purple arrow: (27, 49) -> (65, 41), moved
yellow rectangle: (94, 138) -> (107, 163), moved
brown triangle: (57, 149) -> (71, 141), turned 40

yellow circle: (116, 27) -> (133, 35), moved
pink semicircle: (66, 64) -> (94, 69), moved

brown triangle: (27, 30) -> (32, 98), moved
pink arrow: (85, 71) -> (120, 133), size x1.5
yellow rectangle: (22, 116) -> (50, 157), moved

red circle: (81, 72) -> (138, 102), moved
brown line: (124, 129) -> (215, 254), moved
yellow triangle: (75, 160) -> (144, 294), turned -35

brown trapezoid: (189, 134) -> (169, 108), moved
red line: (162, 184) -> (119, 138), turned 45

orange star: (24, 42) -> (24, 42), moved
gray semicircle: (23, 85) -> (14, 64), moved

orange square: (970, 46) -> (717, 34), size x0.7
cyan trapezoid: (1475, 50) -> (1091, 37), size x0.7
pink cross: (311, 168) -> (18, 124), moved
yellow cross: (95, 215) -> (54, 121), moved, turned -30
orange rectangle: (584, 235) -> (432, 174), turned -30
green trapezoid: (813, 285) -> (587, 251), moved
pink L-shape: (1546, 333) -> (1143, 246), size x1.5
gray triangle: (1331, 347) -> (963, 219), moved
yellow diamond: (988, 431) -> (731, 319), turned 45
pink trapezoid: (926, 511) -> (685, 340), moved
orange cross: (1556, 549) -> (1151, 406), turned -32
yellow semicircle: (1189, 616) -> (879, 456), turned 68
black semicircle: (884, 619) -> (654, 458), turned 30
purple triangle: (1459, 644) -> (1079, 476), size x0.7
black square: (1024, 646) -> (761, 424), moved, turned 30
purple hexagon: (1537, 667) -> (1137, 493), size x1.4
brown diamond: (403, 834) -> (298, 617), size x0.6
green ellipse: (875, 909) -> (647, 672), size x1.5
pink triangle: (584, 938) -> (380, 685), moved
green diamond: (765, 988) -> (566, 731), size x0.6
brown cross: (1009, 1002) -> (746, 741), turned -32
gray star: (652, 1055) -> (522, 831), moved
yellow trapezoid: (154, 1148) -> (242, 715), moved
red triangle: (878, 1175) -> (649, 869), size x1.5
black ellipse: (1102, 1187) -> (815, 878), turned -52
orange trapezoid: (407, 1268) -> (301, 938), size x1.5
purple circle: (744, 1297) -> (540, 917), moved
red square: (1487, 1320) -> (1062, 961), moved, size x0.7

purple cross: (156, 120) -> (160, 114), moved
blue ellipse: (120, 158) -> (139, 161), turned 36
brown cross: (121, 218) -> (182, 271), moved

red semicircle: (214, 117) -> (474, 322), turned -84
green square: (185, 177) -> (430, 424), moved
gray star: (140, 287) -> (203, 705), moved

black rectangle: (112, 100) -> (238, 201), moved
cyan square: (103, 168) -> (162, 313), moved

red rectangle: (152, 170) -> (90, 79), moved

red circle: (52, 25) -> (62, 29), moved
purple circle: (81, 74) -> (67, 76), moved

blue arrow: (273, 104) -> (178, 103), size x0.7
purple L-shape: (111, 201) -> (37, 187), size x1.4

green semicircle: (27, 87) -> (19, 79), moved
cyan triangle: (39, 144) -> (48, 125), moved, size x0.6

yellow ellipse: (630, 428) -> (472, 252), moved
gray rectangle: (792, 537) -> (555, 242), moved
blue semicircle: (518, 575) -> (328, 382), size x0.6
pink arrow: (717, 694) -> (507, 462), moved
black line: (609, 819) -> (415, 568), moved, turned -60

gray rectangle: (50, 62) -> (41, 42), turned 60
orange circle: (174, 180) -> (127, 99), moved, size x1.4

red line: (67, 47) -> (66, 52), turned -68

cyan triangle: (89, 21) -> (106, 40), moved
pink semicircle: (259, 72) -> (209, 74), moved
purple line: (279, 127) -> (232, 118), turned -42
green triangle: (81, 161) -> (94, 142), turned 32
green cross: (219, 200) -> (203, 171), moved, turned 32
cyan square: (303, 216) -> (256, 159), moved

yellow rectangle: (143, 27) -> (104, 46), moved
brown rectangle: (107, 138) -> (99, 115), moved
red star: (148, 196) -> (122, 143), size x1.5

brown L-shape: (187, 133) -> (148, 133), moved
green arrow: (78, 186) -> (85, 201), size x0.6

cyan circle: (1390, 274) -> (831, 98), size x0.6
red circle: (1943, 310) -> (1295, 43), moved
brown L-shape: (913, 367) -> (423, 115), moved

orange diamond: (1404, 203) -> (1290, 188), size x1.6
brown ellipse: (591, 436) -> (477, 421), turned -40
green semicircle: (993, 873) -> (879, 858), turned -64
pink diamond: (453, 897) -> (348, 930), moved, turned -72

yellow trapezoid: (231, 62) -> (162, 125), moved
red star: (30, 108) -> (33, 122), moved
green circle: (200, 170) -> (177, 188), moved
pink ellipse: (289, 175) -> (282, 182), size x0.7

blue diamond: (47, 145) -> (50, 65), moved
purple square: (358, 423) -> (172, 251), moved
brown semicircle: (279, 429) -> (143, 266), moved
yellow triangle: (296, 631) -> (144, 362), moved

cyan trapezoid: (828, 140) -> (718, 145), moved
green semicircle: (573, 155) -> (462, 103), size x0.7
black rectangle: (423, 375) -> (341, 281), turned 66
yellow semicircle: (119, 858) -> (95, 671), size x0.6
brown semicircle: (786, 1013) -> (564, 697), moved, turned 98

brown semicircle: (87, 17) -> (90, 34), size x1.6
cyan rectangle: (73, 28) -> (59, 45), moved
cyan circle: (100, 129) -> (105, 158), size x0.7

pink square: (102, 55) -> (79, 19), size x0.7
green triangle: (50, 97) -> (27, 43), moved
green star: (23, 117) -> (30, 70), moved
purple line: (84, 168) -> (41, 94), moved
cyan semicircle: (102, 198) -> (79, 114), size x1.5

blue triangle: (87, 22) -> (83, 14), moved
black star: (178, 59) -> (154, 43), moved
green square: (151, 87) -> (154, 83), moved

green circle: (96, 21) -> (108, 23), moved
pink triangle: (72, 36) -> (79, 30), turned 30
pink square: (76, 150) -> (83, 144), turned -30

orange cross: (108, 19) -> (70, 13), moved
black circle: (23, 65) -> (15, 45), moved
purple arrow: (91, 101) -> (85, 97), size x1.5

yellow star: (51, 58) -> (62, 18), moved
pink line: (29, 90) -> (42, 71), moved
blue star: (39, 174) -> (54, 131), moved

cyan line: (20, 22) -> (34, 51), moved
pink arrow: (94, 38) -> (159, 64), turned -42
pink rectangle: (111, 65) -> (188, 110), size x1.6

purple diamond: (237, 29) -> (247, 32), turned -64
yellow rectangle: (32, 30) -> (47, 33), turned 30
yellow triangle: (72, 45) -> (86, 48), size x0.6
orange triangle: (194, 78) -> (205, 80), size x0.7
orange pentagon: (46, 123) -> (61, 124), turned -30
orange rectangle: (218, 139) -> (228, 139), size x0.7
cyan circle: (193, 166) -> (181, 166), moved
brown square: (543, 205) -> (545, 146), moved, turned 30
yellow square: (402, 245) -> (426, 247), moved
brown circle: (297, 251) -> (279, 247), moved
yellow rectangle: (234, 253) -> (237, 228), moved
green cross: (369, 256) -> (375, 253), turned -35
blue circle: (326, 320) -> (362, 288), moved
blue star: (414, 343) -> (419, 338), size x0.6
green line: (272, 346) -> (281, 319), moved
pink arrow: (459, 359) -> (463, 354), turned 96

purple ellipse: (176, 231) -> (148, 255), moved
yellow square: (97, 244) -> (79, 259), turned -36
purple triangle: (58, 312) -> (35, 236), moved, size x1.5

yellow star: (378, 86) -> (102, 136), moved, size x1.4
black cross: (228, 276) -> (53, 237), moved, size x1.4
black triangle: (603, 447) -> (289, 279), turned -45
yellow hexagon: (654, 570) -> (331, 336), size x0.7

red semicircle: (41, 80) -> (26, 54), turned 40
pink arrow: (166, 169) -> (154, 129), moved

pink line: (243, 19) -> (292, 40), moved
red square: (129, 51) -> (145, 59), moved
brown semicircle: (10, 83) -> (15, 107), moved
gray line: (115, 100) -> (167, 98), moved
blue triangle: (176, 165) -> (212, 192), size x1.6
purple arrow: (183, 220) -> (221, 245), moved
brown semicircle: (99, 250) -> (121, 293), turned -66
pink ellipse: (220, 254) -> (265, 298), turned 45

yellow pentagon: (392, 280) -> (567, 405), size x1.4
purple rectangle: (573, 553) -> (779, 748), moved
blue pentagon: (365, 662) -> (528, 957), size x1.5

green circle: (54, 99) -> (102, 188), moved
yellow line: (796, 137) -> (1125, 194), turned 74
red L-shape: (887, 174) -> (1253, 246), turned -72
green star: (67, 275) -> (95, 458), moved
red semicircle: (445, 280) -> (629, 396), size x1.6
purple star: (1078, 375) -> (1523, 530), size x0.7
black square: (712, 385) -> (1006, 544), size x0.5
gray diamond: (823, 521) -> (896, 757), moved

> **WHAT THE EXERCISE ASKS**: Reproduce the records above exactly, from the first line to the line that holds "yellow triangle: (75, 160)", inclusive, and omit everything after it.

> **TASK SOLUTION**:
purple arrow: (27, 49) -> (65, 41), moved
yellow rectangle: (94, 138) -> (107, 163), moved
brown triangle: (57, 149) -> (71, 141), turned 40

yellow circle: (116, 27) -> (133, 35), moved
pink semicircle: (66, 64) -> (94, 69), moved

brown triangle: (27, 30) -> (32, 98), moved
pink arrow: (85, 71) -> (120, 133), size x1.5
yellow rectangle: (22, 116) -> (50, 157), moved

red circle: (81, 72) -> (138, 102), moved
brown line: (124, 129) -> (215, 254), moved
yellow triangle: (75, 160) -> (144, 294), turned -35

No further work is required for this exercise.